Exercise:
Return the run of lines below that opens with the line containing "DRIVER2: L298N -> TB6612" and closes with the line containing "RGB3 pin R: 6 -> 16", keeping each one exact.

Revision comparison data
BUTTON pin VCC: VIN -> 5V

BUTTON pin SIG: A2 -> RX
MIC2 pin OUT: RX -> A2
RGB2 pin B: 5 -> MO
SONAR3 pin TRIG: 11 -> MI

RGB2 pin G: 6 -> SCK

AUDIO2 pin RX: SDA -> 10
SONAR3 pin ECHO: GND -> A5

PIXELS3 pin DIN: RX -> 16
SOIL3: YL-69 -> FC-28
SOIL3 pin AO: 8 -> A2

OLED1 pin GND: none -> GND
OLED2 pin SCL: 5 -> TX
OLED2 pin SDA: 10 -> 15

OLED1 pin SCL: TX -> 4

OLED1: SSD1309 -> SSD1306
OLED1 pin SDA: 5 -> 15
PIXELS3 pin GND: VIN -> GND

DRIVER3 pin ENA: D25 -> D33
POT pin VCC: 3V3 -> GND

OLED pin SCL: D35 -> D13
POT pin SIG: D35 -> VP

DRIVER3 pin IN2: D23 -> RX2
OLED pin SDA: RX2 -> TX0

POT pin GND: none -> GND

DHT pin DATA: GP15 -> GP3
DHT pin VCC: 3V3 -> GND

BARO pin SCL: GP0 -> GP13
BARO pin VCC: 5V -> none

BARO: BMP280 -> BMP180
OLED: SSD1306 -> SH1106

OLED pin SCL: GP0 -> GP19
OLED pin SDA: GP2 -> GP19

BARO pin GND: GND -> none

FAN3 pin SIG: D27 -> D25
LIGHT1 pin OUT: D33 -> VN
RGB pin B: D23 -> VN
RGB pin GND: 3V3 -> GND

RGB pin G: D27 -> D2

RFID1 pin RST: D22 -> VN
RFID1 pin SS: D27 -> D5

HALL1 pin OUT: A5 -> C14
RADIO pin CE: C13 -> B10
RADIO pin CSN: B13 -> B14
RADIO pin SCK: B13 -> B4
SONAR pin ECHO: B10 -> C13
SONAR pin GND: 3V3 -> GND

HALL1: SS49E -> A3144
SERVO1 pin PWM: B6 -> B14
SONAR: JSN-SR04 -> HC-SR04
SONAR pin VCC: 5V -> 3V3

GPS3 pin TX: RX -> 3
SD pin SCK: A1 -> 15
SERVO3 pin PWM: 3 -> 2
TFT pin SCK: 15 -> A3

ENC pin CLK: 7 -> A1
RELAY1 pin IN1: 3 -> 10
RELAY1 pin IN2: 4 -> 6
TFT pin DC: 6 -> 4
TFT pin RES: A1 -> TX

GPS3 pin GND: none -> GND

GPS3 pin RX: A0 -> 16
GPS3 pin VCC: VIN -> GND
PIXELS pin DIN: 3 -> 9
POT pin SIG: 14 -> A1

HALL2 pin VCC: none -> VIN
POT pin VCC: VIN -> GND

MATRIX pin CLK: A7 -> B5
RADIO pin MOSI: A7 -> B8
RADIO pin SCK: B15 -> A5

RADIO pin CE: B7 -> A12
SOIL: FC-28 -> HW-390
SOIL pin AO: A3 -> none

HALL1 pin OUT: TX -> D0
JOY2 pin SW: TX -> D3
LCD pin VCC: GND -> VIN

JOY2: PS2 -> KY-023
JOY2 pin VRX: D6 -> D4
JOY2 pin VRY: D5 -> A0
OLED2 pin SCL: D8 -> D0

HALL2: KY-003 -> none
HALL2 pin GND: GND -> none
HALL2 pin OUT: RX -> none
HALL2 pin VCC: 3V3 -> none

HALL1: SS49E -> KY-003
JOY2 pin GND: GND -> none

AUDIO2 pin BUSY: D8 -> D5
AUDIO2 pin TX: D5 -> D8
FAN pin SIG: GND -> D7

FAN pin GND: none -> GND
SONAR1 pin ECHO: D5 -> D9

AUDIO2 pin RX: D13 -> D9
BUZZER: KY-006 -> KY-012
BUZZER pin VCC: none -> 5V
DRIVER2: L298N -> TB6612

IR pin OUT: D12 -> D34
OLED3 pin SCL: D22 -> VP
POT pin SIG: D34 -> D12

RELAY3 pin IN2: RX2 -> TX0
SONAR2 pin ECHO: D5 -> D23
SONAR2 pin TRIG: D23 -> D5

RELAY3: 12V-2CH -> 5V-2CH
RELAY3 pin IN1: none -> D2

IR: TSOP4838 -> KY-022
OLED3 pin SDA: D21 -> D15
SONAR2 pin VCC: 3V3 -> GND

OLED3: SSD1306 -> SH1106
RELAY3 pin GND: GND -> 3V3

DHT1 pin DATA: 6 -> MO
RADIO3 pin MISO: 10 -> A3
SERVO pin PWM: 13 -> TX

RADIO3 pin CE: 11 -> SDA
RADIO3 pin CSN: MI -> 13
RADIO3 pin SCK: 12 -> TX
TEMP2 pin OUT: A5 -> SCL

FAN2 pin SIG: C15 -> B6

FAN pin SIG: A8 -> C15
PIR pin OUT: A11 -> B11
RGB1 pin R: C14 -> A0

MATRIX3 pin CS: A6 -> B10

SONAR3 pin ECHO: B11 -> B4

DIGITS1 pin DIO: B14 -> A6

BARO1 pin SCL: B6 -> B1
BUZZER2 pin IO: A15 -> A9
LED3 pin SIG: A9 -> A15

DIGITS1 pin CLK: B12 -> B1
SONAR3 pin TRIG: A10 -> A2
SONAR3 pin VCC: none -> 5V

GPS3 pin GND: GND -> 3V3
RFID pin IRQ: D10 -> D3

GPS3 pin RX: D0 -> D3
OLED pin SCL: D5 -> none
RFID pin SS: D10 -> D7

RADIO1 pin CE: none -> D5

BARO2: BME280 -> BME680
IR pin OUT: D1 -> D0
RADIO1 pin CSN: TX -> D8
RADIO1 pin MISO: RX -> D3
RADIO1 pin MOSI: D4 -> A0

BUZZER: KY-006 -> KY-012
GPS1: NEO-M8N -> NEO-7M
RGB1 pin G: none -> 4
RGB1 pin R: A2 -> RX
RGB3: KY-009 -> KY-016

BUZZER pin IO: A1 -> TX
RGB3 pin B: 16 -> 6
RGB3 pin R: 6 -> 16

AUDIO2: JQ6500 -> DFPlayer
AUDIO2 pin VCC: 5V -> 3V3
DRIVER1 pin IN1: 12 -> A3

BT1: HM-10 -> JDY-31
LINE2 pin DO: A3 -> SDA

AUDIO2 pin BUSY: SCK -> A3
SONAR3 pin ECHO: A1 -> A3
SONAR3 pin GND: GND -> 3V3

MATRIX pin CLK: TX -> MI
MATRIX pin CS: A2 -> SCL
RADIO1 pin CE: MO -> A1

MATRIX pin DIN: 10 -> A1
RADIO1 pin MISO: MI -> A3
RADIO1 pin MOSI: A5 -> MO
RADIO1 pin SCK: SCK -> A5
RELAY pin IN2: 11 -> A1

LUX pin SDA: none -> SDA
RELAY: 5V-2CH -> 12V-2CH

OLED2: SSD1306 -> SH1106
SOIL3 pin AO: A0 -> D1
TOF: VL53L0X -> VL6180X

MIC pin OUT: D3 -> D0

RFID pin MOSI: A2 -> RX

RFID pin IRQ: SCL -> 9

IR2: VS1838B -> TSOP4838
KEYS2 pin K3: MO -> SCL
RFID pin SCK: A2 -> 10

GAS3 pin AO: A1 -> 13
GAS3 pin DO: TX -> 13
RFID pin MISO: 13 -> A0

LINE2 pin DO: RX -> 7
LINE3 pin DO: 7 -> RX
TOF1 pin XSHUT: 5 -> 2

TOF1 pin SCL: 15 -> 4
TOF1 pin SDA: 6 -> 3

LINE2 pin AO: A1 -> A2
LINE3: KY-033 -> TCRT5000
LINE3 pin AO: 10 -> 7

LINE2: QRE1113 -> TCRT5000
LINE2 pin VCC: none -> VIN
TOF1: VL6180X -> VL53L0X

Expected answer:
DRIVER2: L298N -> TB6612

IR pin OUT: D12 -> D34
OLED3 pin SCL: D22 -> VP
POT pin SIG: D34 -> D12

RELAY3 pin IN2: RX2 -> TX0
SONAR2 pin ECHO: D5 -> D23
SONAR2 pin TRIG: D23 -> D5

RELAY3: 12V-2CH -> 5V-2CH
RELAY3 pin IN1: none -> D2

IR: TSOP4838 -> KY-022
OLED3 pin SDA: D21 -> D15
SONAR2 pin VCC: 3V3 -> GND

OLED3: SSD1306 -> SH1106
RELAY3 pin GND: GND -> 3V3

DHT1 pin DATA: 6 -> MO
RADIO3 pin MISO: 10 -> A3
SERVO pin PWM: 13 -> TX

RADIO3 pin CE: 11 -> SDA
RADIO3 pin CSN: MI -> 13
RADIO3 pin SCK: 12 -> TX
TEMP2 pin OUT: A5 -> SCL

FAN2 pin SIG: C15 -> B6

FAN pin SIG: A8 -> C15
PIR pin OUT: A11 -> B11
RGB1 pin R: C14 -> A0

MATRIX3 pin CS: A6 -> B10

SONAR3 pin ECHO: B11 -> B4

DIGITS1 pin DIO: B14 -> A6

BARO1 pin SCL: B6 -> B1
BUZZER2 pin IO: A15 -> A9
LED3 pin SIG: A9 -> A15

DIGITS1 pin CLK: B12 -> B1
SONAR3 pin TRIG: A10 -> A2
SONAR3 pin VCC: none -> 5V

GPS3 pin GND: GND -> 3V3
RFID pin IRQ: D10 -> D3

GPS3 pin RX: D0 -> D3
OLED pin SCL: D5 -> none
RFID pin SS: D10 -> D7

RADIO1 pin CE: none -> D5

BARO2: BME280 -> BME680
IR pin OUT: D1 -> D0
RADIO1 pin CSN: TX -> D8
RADIO1 pin MISO: RX -> D3
RADIO1 pin MOSI: D4 -> A0

BUZZER: KY-006 -> KY-012
GPS1: NEO-M8N -> NEO-7M
RGB1 pin G: none -> 4
RGB1 pin R: A2 -> RX
RGB3: KY-009 -> KY-016

BUZZER pin IO: A1 -> TX
RGB3 pin B: 16 -> 6
RGB3 pin R: 6 -> 16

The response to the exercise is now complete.